(Information given begins)
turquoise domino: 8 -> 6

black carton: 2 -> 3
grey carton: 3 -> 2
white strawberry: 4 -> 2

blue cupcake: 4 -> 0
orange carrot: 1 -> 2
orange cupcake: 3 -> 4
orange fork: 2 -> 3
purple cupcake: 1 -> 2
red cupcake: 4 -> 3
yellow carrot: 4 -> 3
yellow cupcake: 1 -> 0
(Information given ends)
## [Instructions to follow]
Write out the records. Leave nothing out and change nothing.

## [Task output]
turquoise domino: 8 -> 6

black carton: 2 -> 3
grey carton: 3 -> 2
white strawberry: 4 -> 2

blue cupcake: 4 -> 0
orange carrot: 1 -> 2
orange cupcake: 3 -> 4
orange fork: 2 -> 3
purple cupcake: 1 -> 2
red cupcake: 4 -> 3
yellow carrot: 4 -> 3
yellow cupcake: 1 -> 0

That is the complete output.